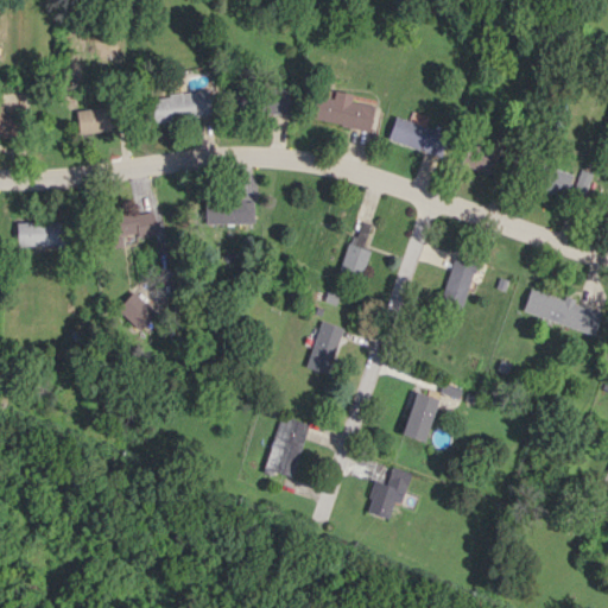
[(289,88),(264,88),(265,114),(289,114),(289,88)]
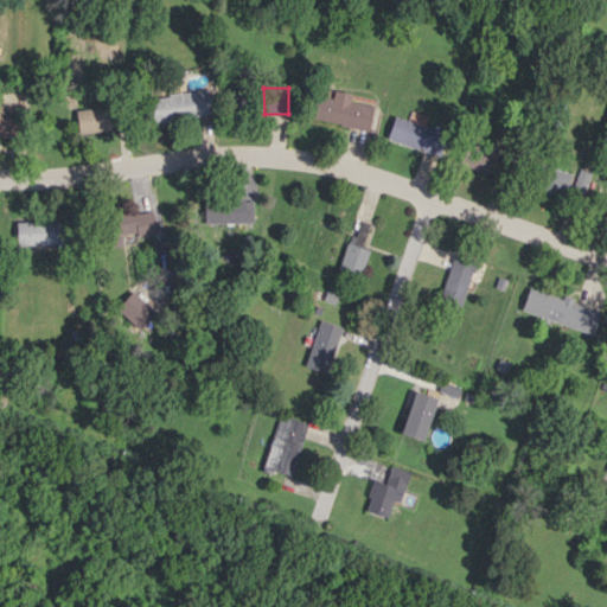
[(152,122),(212,114),(209,89),(148,97),(152,122)]
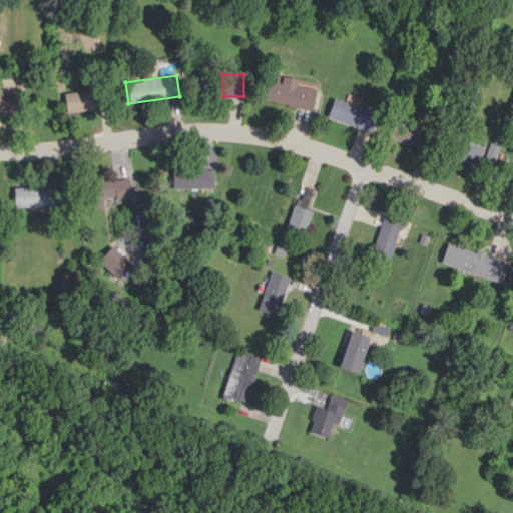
[(311,110),(315,88),(295,84),(296,79),(281,76),(280,82),(265,79),(261,100),(311,110)]
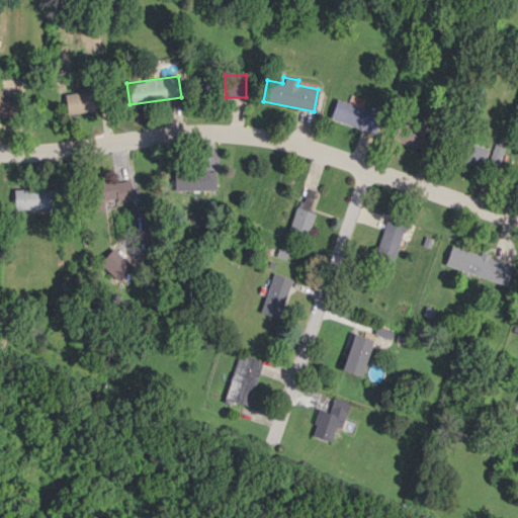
[(66,113),(95,110),(93,90),(64,93),(66,113)]
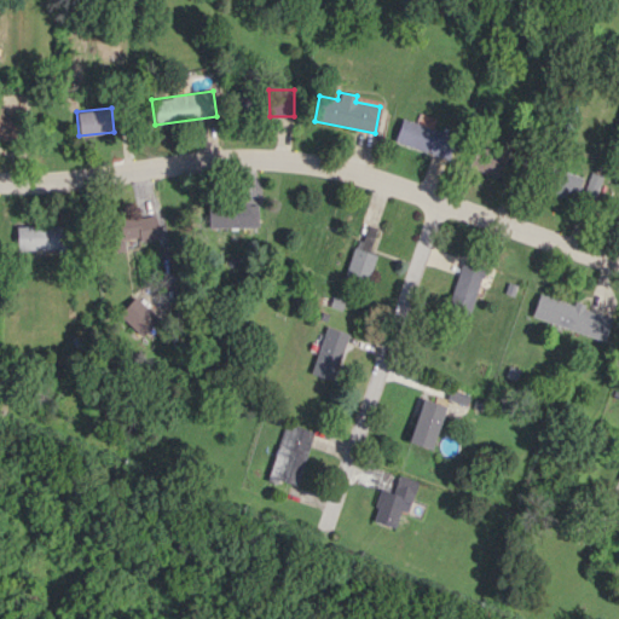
[(1,114),(1,111),(0,110),(0,139),(16,142),(19,116),(1,114)]
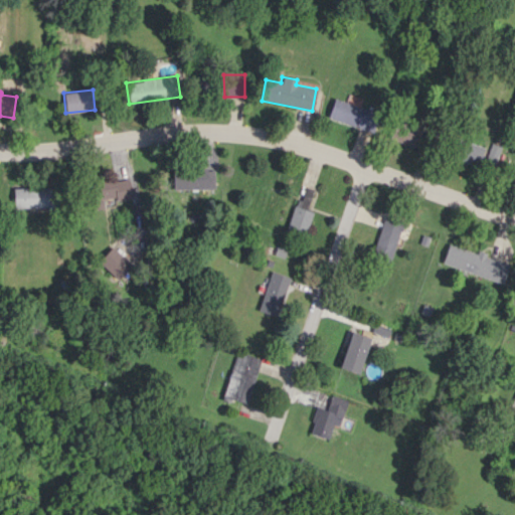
[(327,119),(373,132),(379,113),(332,99),(327,119)]
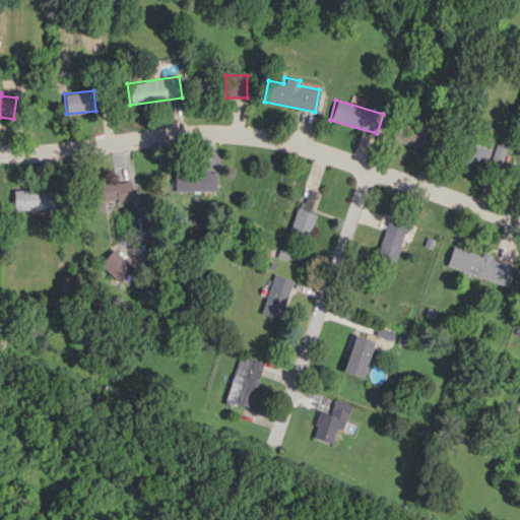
[(398,124),(394,143),(424,148),(428,129),(398,124)]
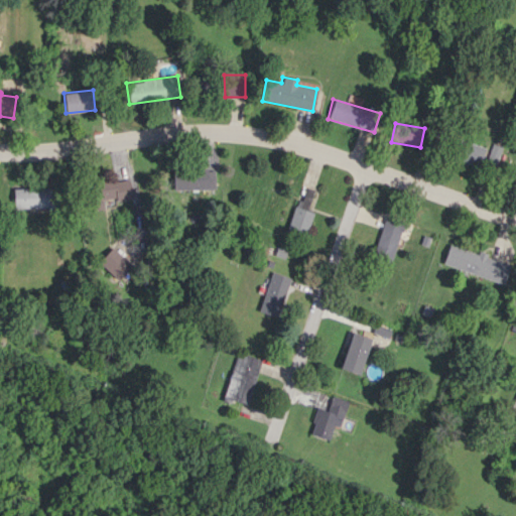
[(485,147),(466,140),(459,158),(478,165),(485,147)]
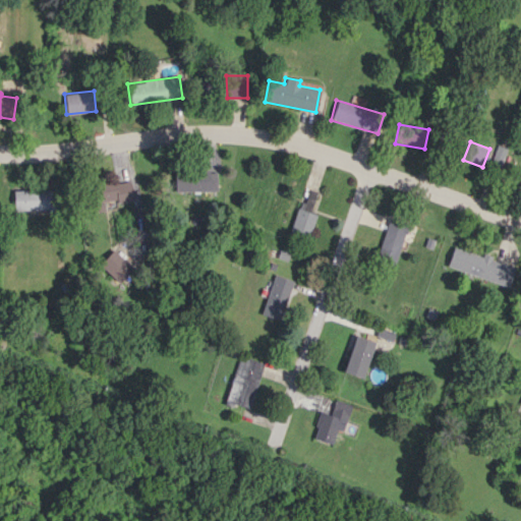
[(488,163),(500,167),(507,148),(496,143),(488,163)]
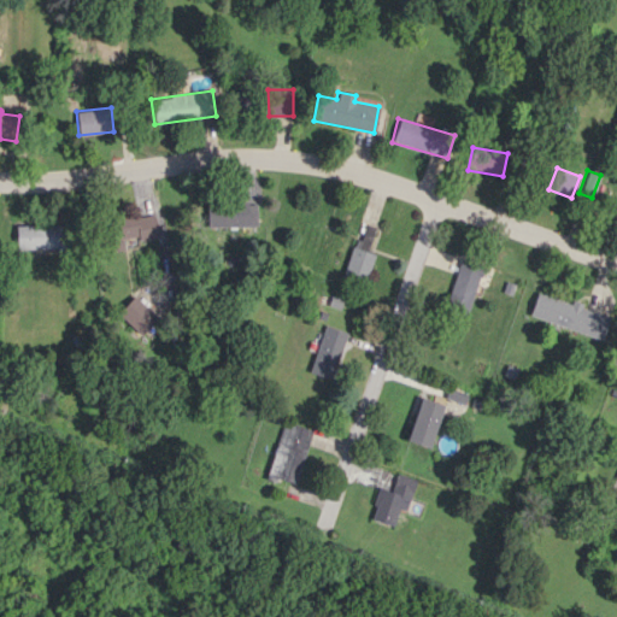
[(206,227),(258,225),(257,201),(206,203),(206,227)]
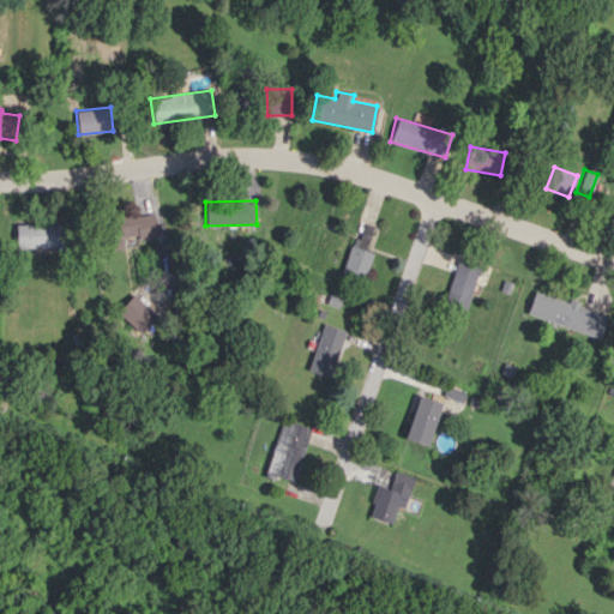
[(156,238),(155,215),(110,216),(112,250),(124,248),(122,239),(156,238)]
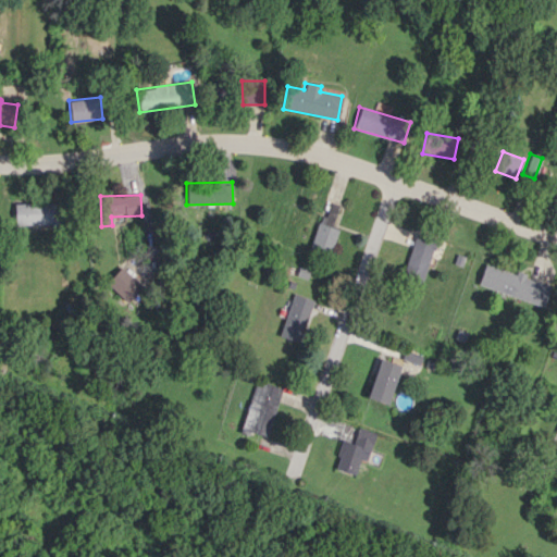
[(56,202),(14,203),(15,225),(57,224),(56,202)]
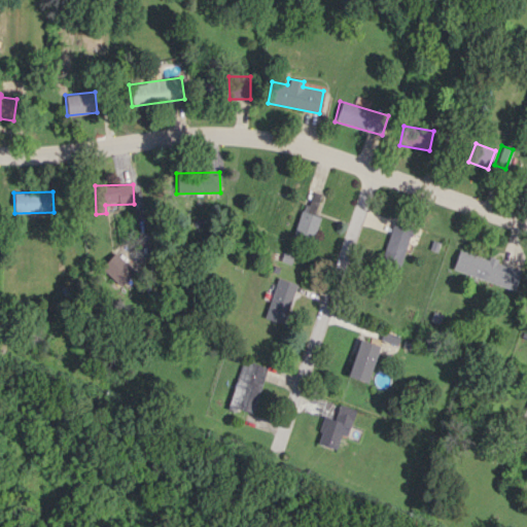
[(313,242),(318,215),(297,211),(293,238),(313,242)]
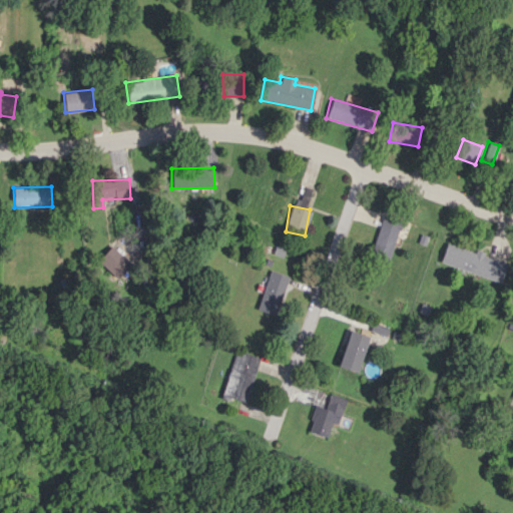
[(388,260),(402,220),(384,214),(370,252),(388,260)]
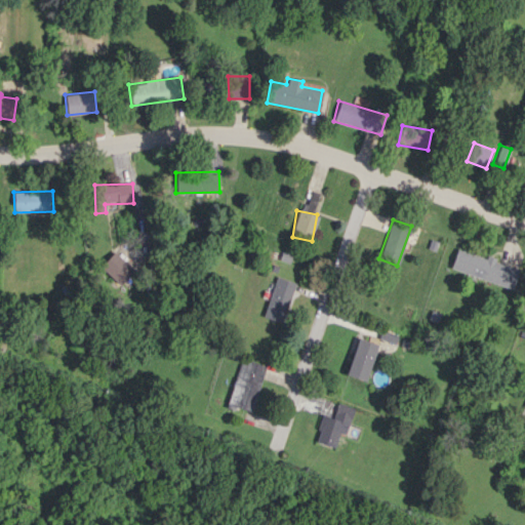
[(450,269),(513,289),(519,269),(456,248),(450,269)]
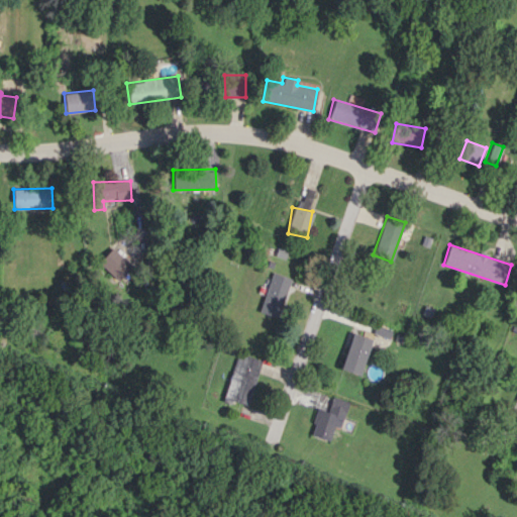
[(98,263),(117,281),(131,265),(112,247),(98,263)]
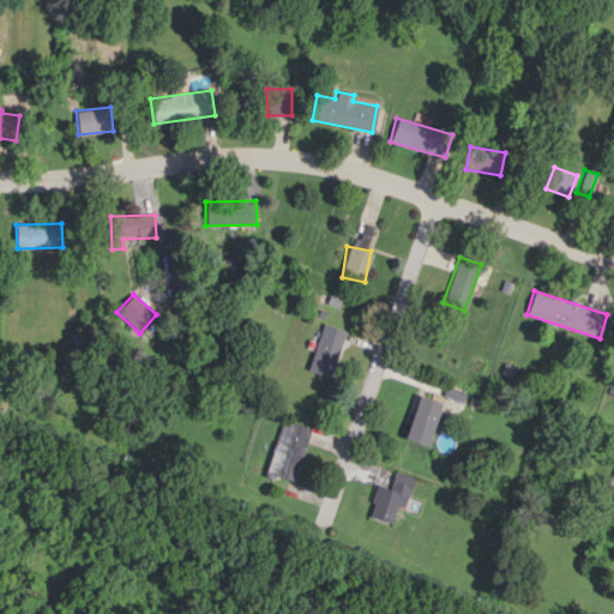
[(345,330),(323,323),(306,371),(329,378),(345,330)]
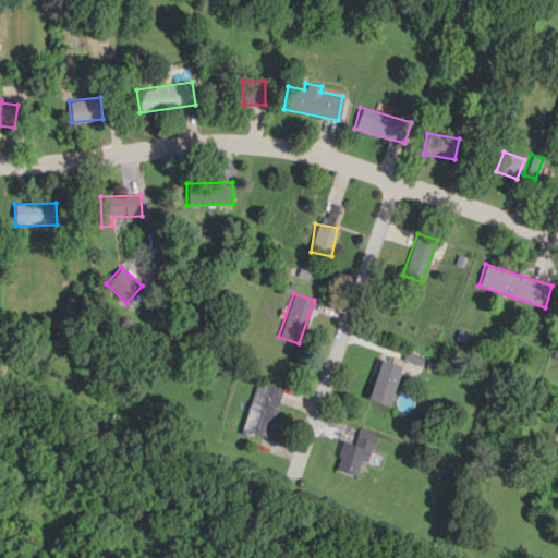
[(367,398),(388,404),(401,366),(380,359),(367,398)]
====
▶ Task: Starting with the first line of the material, print each line exactly until you have printed the line with "[(327,119),(373,132),(379,113),(332,99),(327,119)]", and skip the pictures.

▶ Output for this task:
[(289,88),(264,88),(265,114),(289,114),(289,88)]
[(152,122),(212,114),(209,89),(148,97),(152,122)]
[(311,110),(315,88),(295,84),(296,79),(281,76),(280,82),(265,79),(261,100),(311,110)]
[(66,113),(95,110),(93,90),(64,93),(66,113)]
[(1,114),(1,111),(0,110),(0,139),(16,142),(19,116),(1,114)]
[(327,119),(373,132),(379,113),(332,99),(327,119)]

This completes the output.